#### ACTIVITY:
Return all of the data that follows precisely, leaving every image out.
[[ ENTRIES PROVIDED open ]]
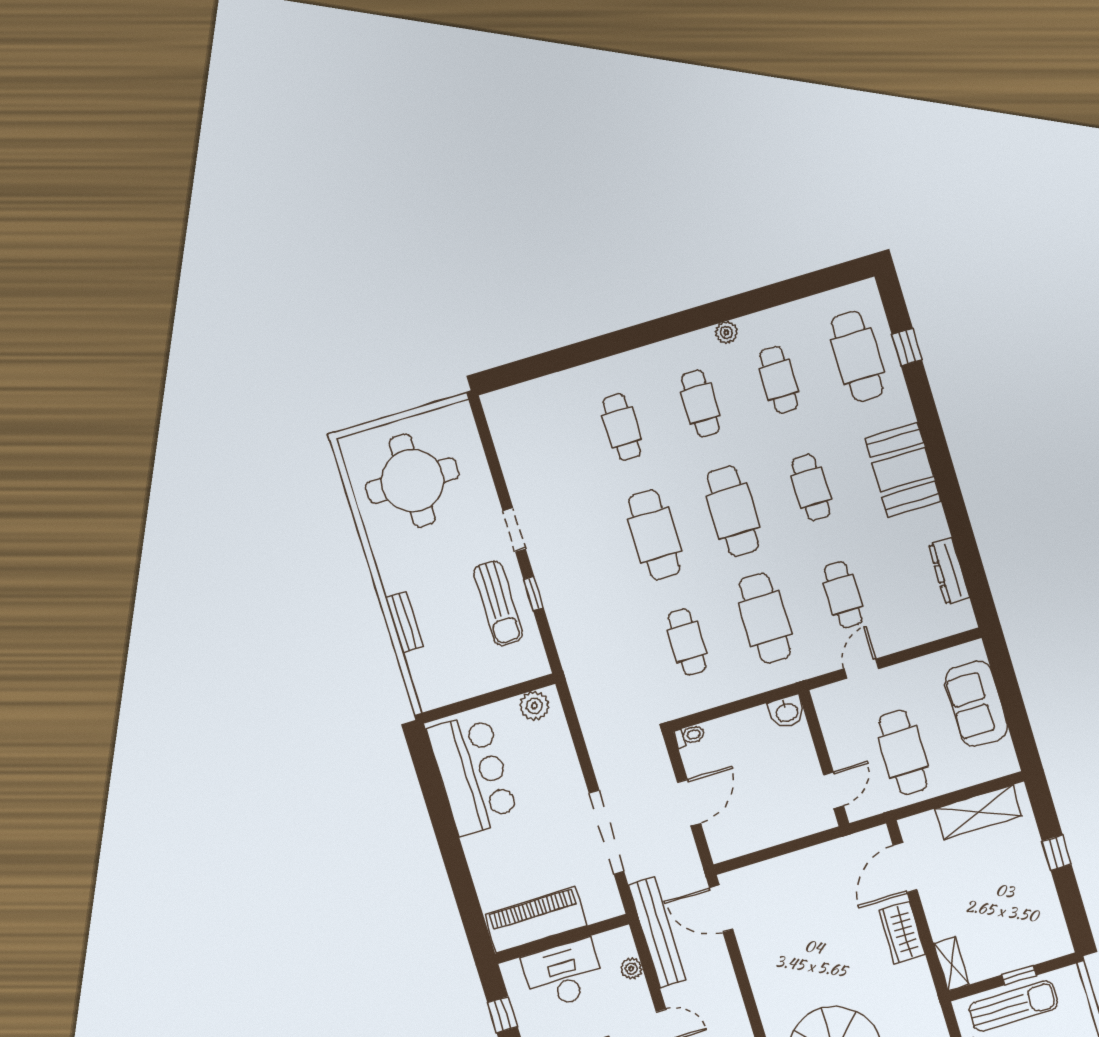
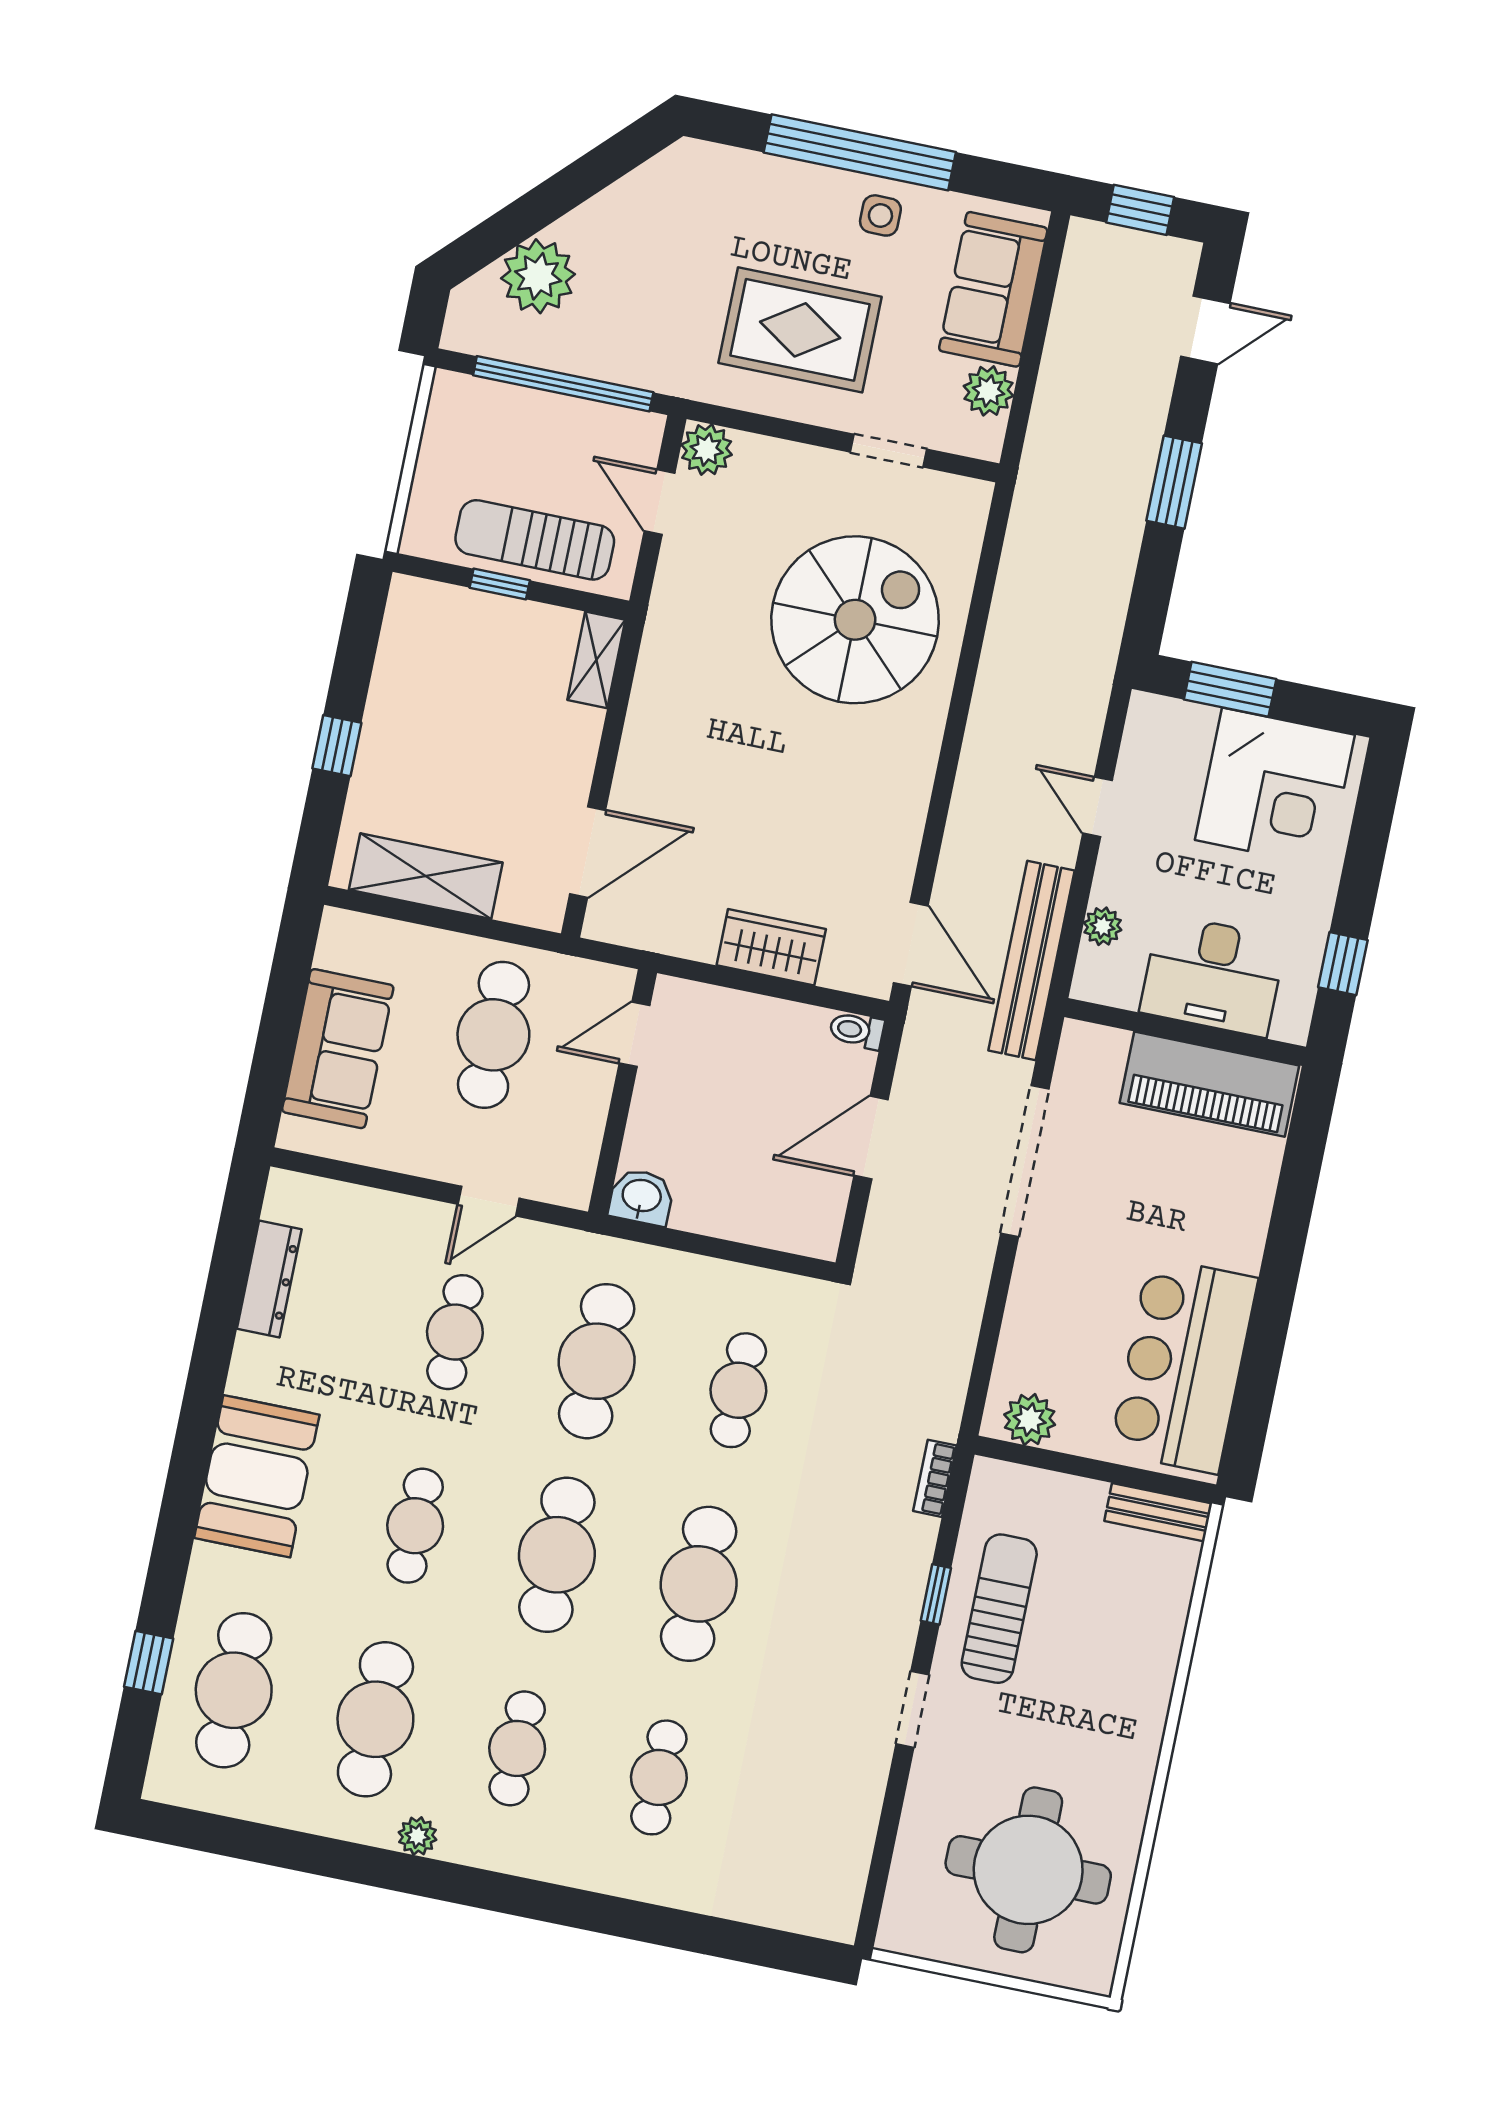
cafe table: (779, 380) -> (375, 1719), width x1.37, depth x1.35
bench: (404, 622) -> (1158, 1512), moved, turned 90
bookcase: (566, 651) -> (935, 1478), added
toilet: (690, 736) -> (857, 1030), moved
wardrobe: (902, 933) -> (771, 947), moved, turned -90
[[ ENTRIES PROVIDED closed ]]
#### FINAL ANSWER:
cafe table: (779, 380) -> (375, 1719), width x1.37, depth x1.35
bench: (404, 622) -> (1158, 1512), moved, turned 90
bookcase: (566, 651) -> (935, 1478), added
toilet: (690, 736) -> (857, 1030), moved
wardrobe: (902, 933) -> (771, 947), moved, turned -90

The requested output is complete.